__Source information__:
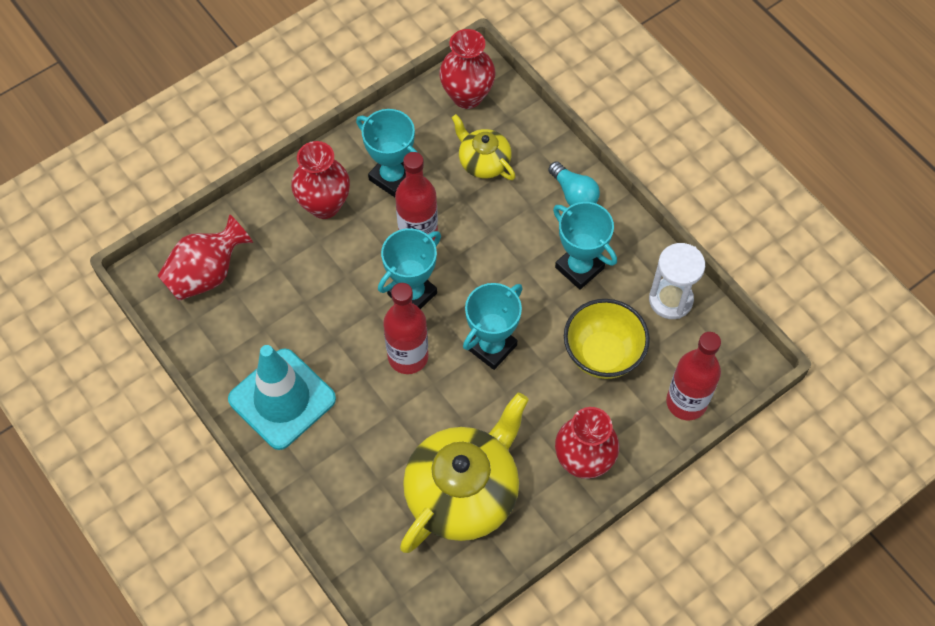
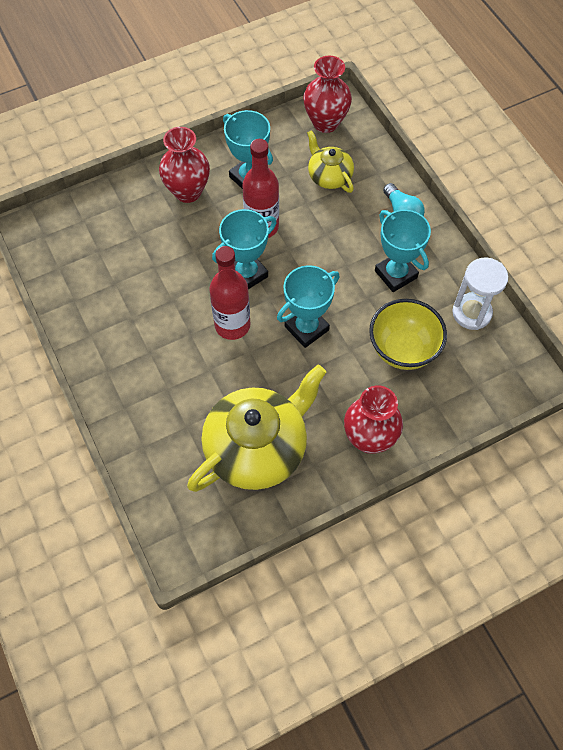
camera: 10 degrees right, 0 degrees up
(207, 274) = (77, 232): red vase -> none
(282, 399) = (117, 343): turquoise traffic cone -> none
(686, 402) = (471, 402): red bottle -> none

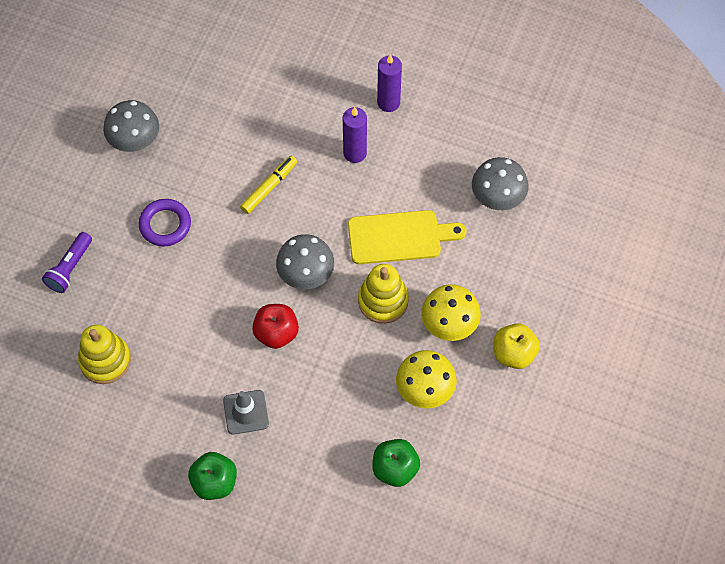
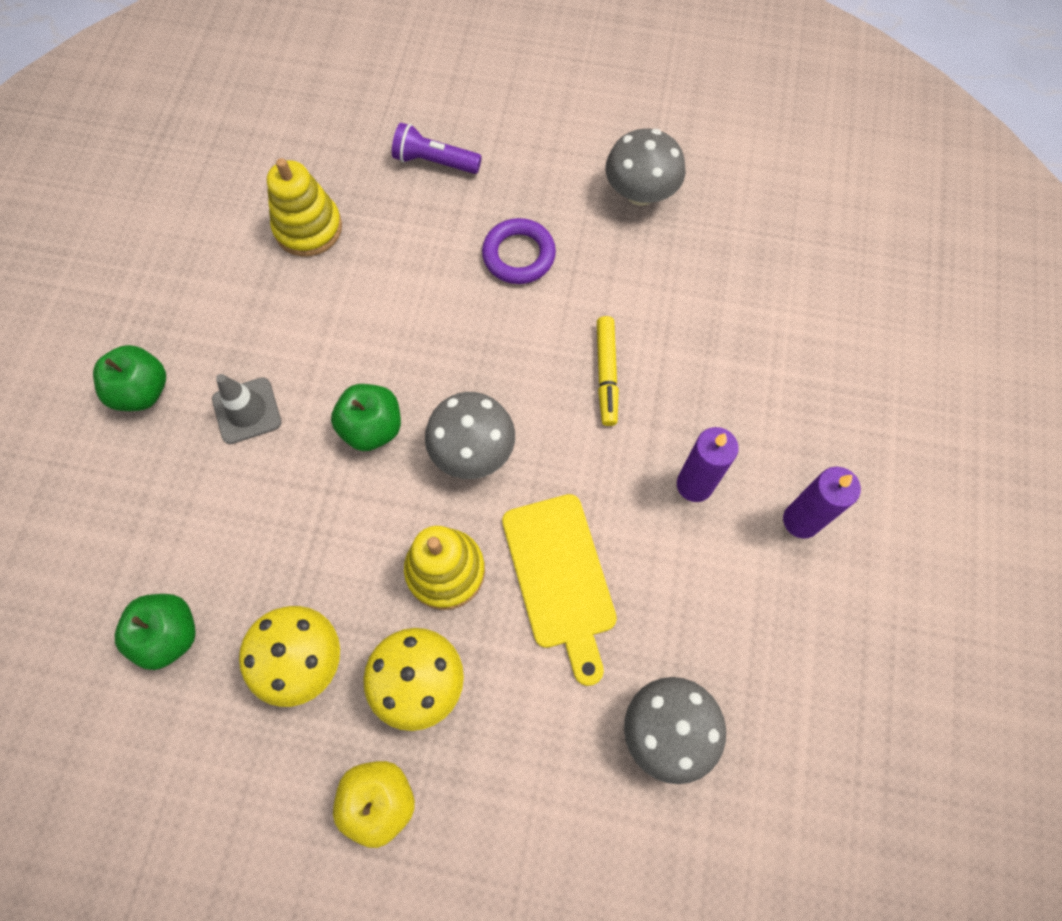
camera: 80 degrees right, 5 degrees up
(269, 187) = (606, 374): yellow marker -> yellow marker turned 60 degrees clockwise
(276, 333) = (372, 428): red apple -> green apple

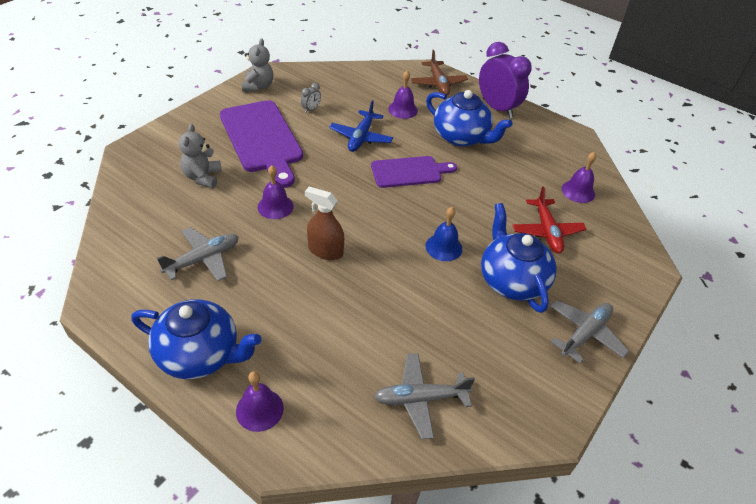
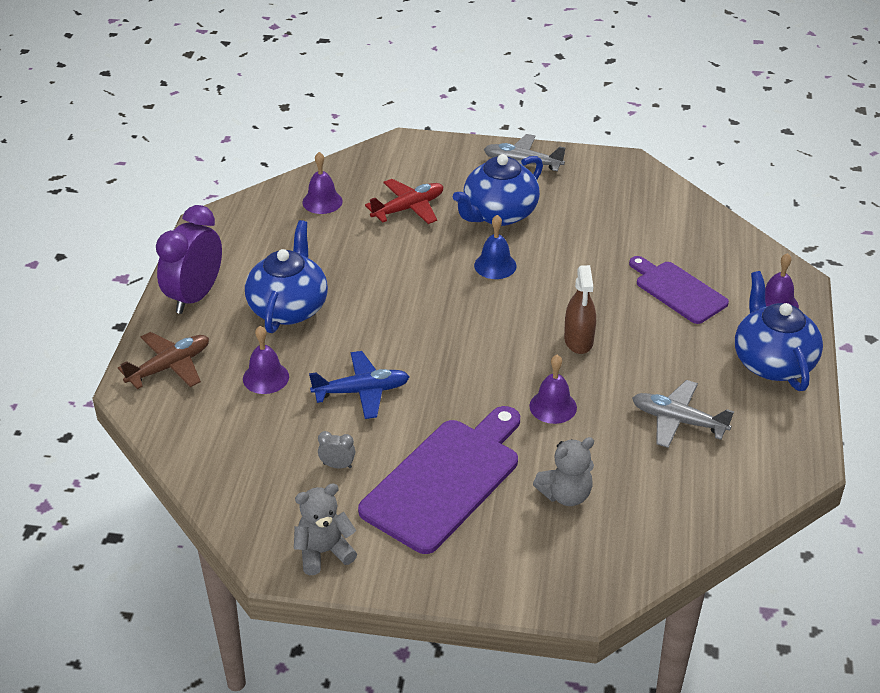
camera: 115 degrees left, 5 degrees down
(409, 172) = (396, 327): purple cutting board -> purple cutting board (678, 290)
(420, 399) = (675, 228): grey plane -> none

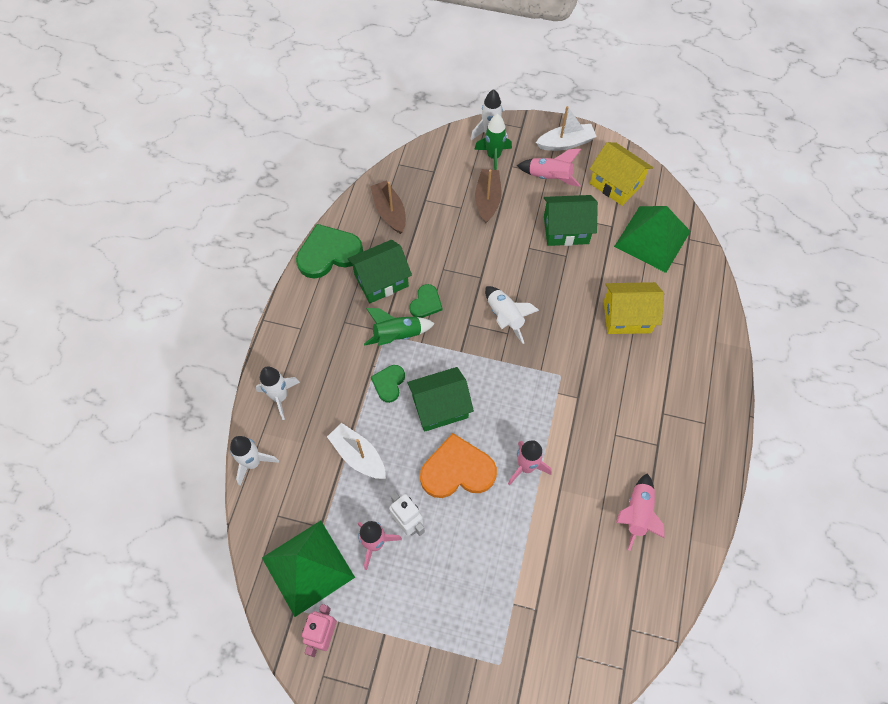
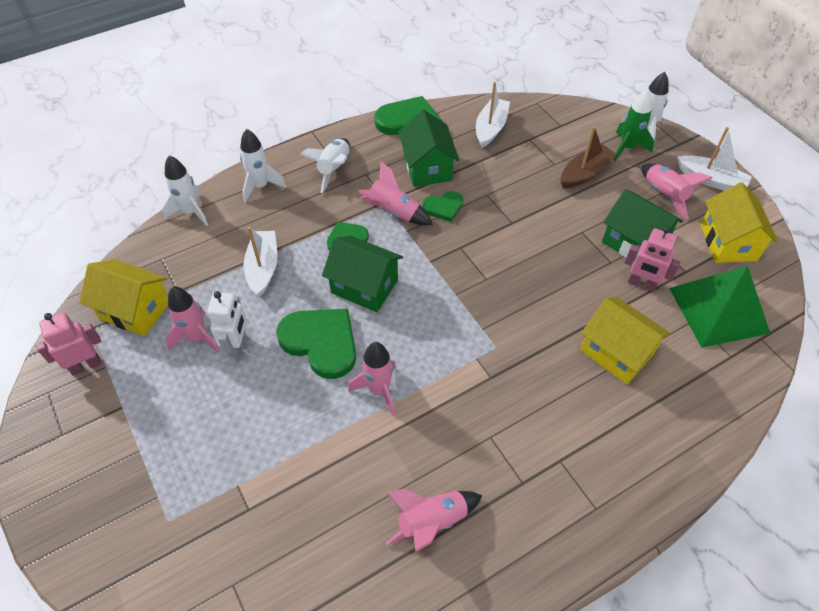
camera: 45 degrees right, 10 degrees down
(308, 567) = (135, 310): green pyramid -> yellow house
(381, 281) = (427, 167): green house -> green house turned 60 degrees clockwise
(389, 212) = (490, 128): brown boat -> white boat
(397, 335) = (393, 212): green rocket -> pink rocket
(457, 470) = (321, 342): orange heart -> green heart
(505, 317) = (498, 266): white rocket -> white rocket (334, 169)
(597, 257) = (641, 284): none -> pink robot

__Exercise objective__:
Repeat each record verbatim, pictures excluded.

__Answer section__:
camera: 10 degrees right, 0 degrees up
(207, 274) = (77, 232): red vase -> none
(282, 399) = (117, 343): turquoise traffic cone -> none
(686, 402) = (471, 402): red bottle -> none

camera: 80 degrees right, 5 degrees up
(269, 187) = (606, 374): yellow marker -> yellow marker turned 60 degrees clockwise
(276, 333) = (372, 428): red apple -> green apple

camera: 115 degrees left, 5 degrees down
(409, 172) = (396, 327): purple cutting board -> purple cutting board (678, 290)
(420, 399) = (675, 228): grey plane -> none

camera: 45 degrees right, 10 degrees down
(308, 567) = (135, 310): green pyramid -> yellow house
(381, 281) = (427, 167): green house -> green house turned 60 degrees clockwise
(389, 212) = (490, 128): brown boat -> white boat
(397, 335) = (393, 212): green rocket -> pink rocket
(457, 470) = (321, 342): orange heart -> green heart
(505, 317) = (498, 266): white rocket -> white rocket (334, 169)
(597, 257) = (641, 284): none -> pink robot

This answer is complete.